__Exercise__:
A single number is required: how many lines in the records below contain "XNOR".

(Revision comparison data)

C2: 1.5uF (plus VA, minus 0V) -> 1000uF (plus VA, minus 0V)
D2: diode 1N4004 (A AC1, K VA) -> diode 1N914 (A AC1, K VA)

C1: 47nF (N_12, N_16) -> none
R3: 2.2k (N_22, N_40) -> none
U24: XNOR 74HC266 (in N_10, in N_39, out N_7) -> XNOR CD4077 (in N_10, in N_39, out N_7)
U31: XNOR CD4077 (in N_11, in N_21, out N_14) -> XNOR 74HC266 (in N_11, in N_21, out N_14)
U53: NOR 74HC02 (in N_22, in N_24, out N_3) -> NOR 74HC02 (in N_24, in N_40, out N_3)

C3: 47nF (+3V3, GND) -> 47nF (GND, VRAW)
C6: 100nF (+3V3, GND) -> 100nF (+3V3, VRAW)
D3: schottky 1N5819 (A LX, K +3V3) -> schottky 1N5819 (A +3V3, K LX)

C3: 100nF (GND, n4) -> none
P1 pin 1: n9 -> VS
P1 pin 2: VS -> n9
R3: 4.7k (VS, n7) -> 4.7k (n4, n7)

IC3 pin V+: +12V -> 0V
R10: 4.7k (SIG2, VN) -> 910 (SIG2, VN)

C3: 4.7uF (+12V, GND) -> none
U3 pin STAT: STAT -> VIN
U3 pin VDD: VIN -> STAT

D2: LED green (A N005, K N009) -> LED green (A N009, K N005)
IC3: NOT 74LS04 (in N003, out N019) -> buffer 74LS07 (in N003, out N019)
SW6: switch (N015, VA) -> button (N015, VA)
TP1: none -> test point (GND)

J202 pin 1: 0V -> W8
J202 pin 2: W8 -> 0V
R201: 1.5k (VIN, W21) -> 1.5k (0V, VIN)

__Written reply__:
2